Exercise instructions: Each line below should be written out again without any change.

[Collection entries]
*** Begin section ***
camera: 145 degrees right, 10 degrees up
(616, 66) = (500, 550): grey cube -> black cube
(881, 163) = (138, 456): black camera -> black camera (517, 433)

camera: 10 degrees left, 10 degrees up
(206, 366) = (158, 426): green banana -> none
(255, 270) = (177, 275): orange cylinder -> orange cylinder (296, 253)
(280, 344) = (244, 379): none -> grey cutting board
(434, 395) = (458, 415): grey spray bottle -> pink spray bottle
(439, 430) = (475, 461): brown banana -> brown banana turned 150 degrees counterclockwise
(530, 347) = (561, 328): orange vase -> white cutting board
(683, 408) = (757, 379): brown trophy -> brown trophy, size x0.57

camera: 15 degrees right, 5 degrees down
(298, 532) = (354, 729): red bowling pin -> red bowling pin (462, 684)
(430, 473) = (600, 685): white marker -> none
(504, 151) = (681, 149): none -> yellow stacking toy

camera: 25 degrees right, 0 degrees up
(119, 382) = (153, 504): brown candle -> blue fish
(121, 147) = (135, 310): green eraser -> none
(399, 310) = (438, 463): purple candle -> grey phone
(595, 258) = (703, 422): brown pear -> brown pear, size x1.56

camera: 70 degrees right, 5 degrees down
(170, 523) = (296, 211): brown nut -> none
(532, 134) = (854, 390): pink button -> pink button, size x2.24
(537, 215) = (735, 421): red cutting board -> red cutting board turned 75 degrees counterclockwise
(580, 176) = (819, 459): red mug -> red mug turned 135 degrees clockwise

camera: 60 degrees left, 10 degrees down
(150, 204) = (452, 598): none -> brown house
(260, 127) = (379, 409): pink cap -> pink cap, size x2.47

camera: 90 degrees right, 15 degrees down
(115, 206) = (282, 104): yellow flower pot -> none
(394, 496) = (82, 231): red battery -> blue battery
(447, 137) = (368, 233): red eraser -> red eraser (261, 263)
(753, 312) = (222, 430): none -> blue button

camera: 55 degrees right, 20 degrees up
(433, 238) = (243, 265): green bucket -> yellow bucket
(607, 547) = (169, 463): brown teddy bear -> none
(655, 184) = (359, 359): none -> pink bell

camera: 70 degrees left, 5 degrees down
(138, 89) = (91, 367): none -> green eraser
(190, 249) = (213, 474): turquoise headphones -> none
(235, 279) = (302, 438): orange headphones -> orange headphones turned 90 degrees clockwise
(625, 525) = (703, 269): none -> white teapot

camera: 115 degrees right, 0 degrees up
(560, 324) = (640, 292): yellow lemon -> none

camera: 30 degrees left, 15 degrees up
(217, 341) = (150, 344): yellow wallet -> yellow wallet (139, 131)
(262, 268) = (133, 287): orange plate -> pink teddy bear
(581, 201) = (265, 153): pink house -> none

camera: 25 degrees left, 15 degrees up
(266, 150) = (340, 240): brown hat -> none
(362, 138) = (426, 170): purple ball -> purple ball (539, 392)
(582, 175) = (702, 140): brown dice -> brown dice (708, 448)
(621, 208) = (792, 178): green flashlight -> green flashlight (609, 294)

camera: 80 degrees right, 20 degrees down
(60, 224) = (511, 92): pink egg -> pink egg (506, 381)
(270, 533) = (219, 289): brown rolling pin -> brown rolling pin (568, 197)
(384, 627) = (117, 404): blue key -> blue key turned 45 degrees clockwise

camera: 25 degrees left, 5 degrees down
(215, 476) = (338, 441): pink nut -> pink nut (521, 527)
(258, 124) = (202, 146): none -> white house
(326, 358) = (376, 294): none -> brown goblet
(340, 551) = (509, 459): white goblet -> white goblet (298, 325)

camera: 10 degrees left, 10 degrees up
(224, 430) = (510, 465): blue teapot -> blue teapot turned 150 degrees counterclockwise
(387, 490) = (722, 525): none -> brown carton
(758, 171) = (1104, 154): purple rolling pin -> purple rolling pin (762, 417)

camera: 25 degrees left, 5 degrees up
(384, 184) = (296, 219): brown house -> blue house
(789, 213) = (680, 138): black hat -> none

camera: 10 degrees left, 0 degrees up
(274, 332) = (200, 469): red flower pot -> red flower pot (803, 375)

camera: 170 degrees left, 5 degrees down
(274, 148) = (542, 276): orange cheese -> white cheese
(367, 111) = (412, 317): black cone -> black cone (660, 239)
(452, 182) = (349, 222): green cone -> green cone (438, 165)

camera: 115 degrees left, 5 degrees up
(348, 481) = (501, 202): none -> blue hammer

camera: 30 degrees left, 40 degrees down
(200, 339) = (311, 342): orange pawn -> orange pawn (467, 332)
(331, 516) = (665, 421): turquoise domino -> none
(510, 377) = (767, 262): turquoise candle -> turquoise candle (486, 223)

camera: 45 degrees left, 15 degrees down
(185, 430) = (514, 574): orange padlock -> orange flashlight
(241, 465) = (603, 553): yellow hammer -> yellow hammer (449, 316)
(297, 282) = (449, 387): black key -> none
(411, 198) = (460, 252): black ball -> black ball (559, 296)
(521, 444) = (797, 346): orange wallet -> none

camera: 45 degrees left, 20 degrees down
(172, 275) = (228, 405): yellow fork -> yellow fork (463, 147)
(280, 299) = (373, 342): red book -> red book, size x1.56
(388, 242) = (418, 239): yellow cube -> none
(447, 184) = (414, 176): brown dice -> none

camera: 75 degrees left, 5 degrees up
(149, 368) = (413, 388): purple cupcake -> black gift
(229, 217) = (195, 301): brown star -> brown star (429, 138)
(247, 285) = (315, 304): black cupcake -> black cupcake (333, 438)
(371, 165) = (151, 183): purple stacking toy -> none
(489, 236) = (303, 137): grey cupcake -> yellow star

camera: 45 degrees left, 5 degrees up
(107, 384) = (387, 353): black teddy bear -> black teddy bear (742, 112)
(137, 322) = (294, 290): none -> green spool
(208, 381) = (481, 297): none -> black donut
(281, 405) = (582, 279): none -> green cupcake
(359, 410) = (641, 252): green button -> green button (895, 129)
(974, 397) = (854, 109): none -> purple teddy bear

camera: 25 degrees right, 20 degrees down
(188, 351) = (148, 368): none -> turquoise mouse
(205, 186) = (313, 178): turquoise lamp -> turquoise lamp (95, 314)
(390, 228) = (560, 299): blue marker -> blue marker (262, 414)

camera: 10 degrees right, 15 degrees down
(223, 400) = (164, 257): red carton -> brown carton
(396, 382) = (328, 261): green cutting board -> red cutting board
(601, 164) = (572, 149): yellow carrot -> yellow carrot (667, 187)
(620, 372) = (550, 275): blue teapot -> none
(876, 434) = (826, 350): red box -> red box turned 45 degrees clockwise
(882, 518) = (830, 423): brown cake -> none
*** End section ***
Reply to the exercise:
camera: 145 degrees right, 10 degrees up
(616, 66) = (500, 550): grey cube -> black cube
(881, 163) = (138, 456): black camera -> black camera (517, 433)

camera: 10 degrees left, 10 degrees up
(206, 366) = (158, 426): green banana -> none
(255, 270) = (177, 275): orange cylinder -> orange cylinder (296, 253)
(280, 344) = (244, 379): none -> grey cutting board
(434, 395) = (458, 415): grey spray bottle -> pink spray bottle
(439, 430) = (475, 461): brown banana -> brown banana turned 150 degrees counterclockwise
(530, 347) = (561, 328): orange vase -> white cutting board
(683, 408) = (757, 379): brown trophy -> brown trophy, size x0.57

camera: 15 degrees right, 5 degrees down
(298, 532) = (354, 729): red bowling pin -> red bowling pin (462, 684)
(430, 473) = (600, 685): white marker -> none
(504, 151) = (681, 149): none -> yellow stacking toy

camera: 25 degrees right, 0 degrees up
(119, 382) = (153, 504): brown candle -> blue fish
(121, 147) = (135, 310): green eraser -> none
(399, 310) = (438, 463): purple candle -> grey phone
(595, 258) = (703, 422): brown pear -> brown pear, size x1.56

camera: 70 degrees right, 5 degrees down
(170, 523) = (296, 211): brown nut -> none
(532, 134) = (854, 390): pink button -> pink button, size x2.24
(537, 215) = (735, 421): red cutting board -> red cutting board turned 75 degrees counterclockwise
(580, 176) = (819, 459): red mug -> red mug turned 135 degrees clockwise

camera: 60 degrees left, 10 degrees down
(150, 204) = (452, 598): none -> brown house
(260, 127) = (379, 409): pink cap -> pink cap, size x2.47

camera: 90 degrees right, 15 degrees down
(115, 206) = (282, 104): yellow flower pot -> none
(394, 496) = (82, 231): red battery -> blue battery
(447, 137) = (368, 233): red eraser -> red eraser (261, 263)
(753, 312) = (222, 430): none -> blue button

camera: 55 degrees right, 20 degrees up
(433, 238) = (243, 265): green bucket -> yellow bucket
(607, 547) = (169, 463): brown teddy bear -> none
(655, 184) = (359, 359): none -> pink bell

camera: 70 degrees left, 5 degrees down
(138, 89) = (91, 367): none -> green eraser
(190, 249) = (213, 474): turquoise headphones -> none
(235, 279) = (302, 438): orange headphones -> orange headphones turned 90 degrees clockwise
(625, 525) = (703, 269): none -> white teapot

camera: 115 degrees right, 0 degrees up
(560, 324) = (640, 292): yellow lemon -> none

camera: 30 degrees left, 15 degrees up
(217, 341) = (150, 344): yellow wallet -> yellow wallet (139, 131)
(262, 268) = (133, 287): orange plate -> pink teddy bear
(581, 201) = (265, 153): pink house -> none

camera: 25 degrees left, 15 degrees up
(266, 150) = (340, 240): brown hat -> none
(362, 138) = (426, 170): purple ball -> purple ball (539, 392)
(582, 175) = (702, 140): brown dice -> brown dice (708, 448)
(621, 208) = (792, 178): green flashlight -> green flashlight (609, 294)

camera: 80 degrees right, 20 degrees down
(60, 224) = (511, 92): pink egg -> pink egg (506, 381)
(270, 533) = (219, 289): brown rolling pin -> brown rolling pin (568, 197)
(384, 627) = (117, 404): blue key -> blue key turned 45 degrees clockwise

camera: 25 degrees left, 5 degrees down
(215, 476) = (338, 441): pink nut -> pink nut (521, 527)
(258, 124) = (202, 146): none -> white house
(326, 358) = (376, 294): none -> brown goblet
(340, 551) = (509, 459): white goblet -> white goblet (298, 325)

camera: 10 degrees left, 10 degrees up
(224, 430) = (510, 465): blue teapot -> blue teapot turned 150 degrees counterclockwise
(387, 490) = (722, 525): none -> brown carton
(758, 171) = (1104, 154): purple rolling pin -> purple rolling pin (762, 417)

camera: 25 degrees left, 5 degrees up
(384, 184) = (296, 219): brown house -> blue house
(789, 213) = (680, 138): black hat -> none

camera: 10 degrees left, 0 degrees up
(274, 332) = (200, 469): red flower pot -> red flower pot (803, 375)

camera: 170 degrees left, 5 degrees down
(274, 148) = (542, 276): orange cheese -> white cheese
(367, 111) = (412, 317): black cone -> black cone (660, 239)
(452, 182) = (349, 222): green cone -> green cone (438, 165)

camera: 115 degrees left, 5 degrees up
(348, 481) = (501, 202): none -> blue hammer

camera: 30 degrees left, 40 degrees down
(200, 339) = (311, 342): orange pawn -> orange pawn (467, 332)
(331, 516) = (665, 421): turquoise domino -> none
(510, 377) = (767, 262): turquoise candle -> turquoise candle (486, 223)

camera: 45 degrees left, 15 degrees down
(185, 430) = (514, 574): orange padlock -> orange flashlight
(241, 465) = (603, 553): yellow hammer -> yellow hammer (449, 316)
(297, 282) = (449, 387): black key -> none
(411, 198) = (460, 252): black ball -> black ball (559, 296)
(521, 444) = (797, 346): orange wallet -> none

camera: 45 degrees left, 20 degrees down
(172, 275) = (228, 405): yellow fork -> yellow fork (463, 147)
(280, 299) = (373, 342): red book -> red book, size x1.56
(388, 242) = (418, 239): yellow cube -> none
(447, 184) = (414, 176): brown dice -> none

camera: 75 degrees left, 5 degrees up
(149, 368) = (413, 388): purple cupcake -> black gift
(229, 217) = (195, 301): brown star -> brown star (429, 138)
(247, 285) = (315, 304): black cupcake -> black cupcake (333, 438)
(371, 165) = (151, 183): purple stacking toy -> none
(489, 236) = (303, 137): grey cupcake -> yellow star

camera: 45 degrees left, 5 degrees up
(107, 384) = (387, 353): black teddy bear -> black teddy bear (742, 112)
(137, 322) = (294, 290): none -> green spool
(208, 381) = (481, 297): none -> black donut
(281, 405) = (582, 279): none -> green cupcake
(359, 410) = (641, 252): green button -> green button (895, 129)
(974, 397) = (854, 109): none -> purple teddy bear

camera: 25 degrees right, 20 degrees down
(188, 351) = (148, 368): none -> turquoise mouse
(205, 186) = (313, 178): turquoise lamp -> turquoise lamp (95, 314)
(390, 228) = (560, 299): blue marker -> blue marker (262, 414)

camera: 10 degrees right, 15 degrees down
(223, 400) = (164, 257): red carton -> brown carton
(396, 382) = (328, 261): green cutting board -> red cutting board
(601, 164) = (572, 149): yellow carrot -> yellow carrot (667, 187)
(620, 372) = (550, 275): blue teapot -> none
(876, 434) = (826, 350): red box -> red box turned 45 degrees clockwise
(882, 518) = (830, 423): brown cake -> none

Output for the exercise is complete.